After locating the line that contains "type=moved; before=tenpin (bright" in the data below, set down exactly that line and each one after it through the line that contains "type=added; after=toy duck", and nothing more.

★ ★ ★ ★

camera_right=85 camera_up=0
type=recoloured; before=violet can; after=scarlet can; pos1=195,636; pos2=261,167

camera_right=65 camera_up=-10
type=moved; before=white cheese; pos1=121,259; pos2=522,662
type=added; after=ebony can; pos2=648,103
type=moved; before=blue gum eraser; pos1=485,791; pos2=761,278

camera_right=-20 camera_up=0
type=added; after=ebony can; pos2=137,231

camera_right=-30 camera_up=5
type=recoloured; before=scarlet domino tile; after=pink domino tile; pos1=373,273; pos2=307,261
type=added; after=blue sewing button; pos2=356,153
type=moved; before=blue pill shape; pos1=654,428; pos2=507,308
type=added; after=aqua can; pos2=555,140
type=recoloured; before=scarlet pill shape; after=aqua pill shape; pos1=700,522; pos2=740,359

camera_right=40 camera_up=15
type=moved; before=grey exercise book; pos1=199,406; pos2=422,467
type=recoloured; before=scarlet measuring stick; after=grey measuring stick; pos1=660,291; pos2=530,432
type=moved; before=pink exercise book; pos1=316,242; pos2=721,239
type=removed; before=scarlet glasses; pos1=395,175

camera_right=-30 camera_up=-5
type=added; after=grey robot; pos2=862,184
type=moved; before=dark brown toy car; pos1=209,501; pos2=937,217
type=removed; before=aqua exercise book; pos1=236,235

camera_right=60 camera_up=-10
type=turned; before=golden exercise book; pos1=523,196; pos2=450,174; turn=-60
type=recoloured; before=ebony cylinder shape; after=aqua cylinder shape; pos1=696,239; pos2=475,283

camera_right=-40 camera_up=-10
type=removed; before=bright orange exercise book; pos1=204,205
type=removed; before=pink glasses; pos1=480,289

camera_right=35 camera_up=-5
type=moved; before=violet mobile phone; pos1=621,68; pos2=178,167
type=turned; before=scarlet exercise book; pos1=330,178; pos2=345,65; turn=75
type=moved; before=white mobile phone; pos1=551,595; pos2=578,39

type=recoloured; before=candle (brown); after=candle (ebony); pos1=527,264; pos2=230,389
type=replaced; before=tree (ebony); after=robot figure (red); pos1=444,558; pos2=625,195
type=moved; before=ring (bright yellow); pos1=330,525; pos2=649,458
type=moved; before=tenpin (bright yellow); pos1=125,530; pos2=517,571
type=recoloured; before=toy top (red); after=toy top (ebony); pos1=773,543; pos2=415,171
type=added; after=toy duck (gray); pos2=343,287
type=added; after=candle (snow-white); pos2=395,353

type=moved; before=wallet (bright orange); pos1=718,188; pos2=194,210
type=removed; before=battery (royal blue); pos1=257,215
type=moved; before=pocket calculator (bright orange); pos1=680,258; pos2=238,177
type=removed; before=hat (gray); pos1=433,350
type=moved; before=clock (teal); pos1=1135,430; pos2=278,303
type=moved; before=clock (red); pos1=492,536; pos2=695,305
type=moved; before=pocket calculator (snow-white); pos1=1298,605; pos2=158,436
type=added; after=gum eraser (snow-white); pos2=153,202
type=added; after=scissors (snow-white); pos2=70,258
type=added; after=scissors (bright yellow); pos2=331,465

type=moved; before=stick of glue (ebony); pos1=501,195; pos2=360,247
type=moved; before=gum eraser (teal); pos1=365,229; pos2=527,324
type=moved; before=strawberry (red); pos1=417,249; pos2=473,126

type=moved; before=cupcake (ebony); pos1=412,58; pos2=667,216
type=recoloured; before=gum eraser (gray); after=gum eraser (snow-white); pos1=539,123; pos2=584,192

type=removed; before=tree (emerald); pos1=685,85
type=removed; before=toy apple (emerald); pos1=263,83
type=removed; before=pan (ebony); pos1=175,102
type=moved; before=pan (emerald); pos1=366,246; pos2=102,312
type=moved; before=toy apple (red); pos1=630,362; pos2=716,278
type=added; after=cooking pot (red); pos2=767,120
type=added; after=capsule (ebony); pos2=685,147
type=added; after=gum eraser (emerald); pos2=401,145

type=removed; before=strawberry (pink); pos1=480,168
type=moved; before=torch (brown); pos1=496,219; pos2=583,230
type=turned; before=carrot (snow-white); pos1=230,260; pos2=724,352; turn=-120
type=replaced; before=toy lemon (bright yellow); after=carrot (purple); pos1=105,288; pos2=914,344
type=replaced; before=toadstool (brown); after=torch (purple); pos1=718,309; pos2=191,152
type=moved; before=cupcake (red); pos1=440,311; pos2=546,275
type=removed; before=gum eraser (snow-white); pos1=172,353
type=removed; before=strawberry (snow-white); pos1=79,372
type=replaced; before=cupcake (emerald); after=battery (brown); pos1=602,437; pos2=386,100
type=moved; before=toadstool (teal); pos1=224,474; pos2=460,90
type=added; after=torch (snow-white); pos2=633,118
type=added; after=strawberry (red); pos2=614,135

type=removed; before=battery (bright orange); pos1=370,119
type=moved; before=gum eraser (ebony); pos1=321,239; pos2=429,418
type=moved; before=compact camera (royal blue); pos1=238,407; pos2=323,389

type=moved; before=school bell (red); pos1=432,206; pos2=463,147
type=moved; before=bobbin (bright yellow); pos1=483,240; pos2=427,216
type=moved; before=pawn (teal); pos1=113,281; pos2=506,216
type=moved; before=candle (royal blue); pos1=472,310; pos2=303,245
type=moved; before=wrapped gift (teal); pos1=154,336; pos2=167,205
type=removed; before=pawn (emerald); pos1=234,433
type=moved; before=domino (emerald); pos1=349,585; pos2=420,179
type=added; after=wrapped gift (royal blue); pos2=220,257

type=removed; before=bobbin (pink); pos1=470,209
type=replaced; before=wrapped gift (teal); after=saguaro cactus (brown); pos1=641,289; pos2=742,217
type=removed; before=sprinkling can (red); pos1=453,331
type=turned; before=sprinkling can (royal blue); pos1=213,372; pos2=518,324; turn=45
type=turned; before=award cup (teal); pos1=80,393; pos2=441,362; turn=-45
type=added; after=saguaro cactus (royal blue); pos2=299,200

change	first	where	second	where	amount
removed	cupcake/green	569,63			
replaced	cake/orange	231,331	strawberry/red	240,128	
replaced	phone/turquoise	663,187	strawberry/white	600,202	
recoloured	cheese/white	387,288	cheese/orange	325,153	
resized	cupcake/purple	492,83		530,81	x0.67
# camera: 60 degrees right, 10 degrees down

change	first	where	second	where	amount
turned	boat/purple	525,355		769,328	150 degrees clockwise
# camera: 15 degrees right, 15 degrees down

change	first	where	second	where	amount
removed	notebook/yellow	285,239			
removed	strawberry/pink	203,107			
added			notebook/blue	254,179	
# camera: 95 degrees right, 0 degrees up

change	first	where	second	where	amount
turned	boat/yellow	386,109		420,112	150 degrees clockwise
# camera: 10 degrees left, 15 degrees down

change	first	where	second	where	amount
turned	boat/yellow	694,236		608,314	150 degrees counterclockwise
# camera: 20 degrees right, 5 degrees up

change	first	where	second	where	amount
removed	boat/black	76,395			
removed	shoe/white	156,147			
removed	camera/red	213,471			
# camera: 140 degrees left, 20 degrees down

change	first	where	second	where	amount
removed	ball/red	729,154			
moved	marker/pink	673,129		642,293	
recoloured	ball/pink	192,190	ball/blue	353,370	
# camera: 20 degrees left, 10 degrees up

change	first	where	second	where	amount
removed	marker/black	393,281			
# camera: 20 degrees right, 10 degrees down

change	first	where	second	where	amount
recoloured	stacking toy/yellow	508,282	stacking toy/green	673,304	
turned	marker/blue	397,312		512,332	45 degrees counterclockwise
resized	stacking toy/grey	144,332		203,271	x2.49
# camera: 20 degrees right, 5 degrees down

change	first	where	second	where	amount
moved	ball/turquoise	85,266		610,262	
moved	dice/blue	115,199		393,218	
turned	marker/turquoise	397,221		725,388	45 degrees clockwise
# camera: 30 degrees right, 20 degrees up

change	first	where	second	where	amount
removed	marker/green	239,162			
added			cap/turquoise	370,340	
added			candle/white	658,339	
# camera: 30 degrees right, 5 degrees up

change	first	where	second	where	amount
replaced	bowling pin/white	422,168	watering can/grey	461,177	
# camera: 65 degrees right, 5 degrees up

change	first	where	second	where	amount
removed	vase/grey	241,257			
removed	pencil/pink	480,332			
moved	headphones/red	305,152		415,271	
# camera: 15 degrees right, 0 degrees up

★ ★ ★ ★

Your solution:
type=moved; before=tenpin (bright yellow); pos1=125,530; pos2=517,571
type=recoloured; before=toy top (red); after=toy top (ebony); pos1=773,543; pos2=415,171
type=added; after=toy duck (gray); pos2=343,287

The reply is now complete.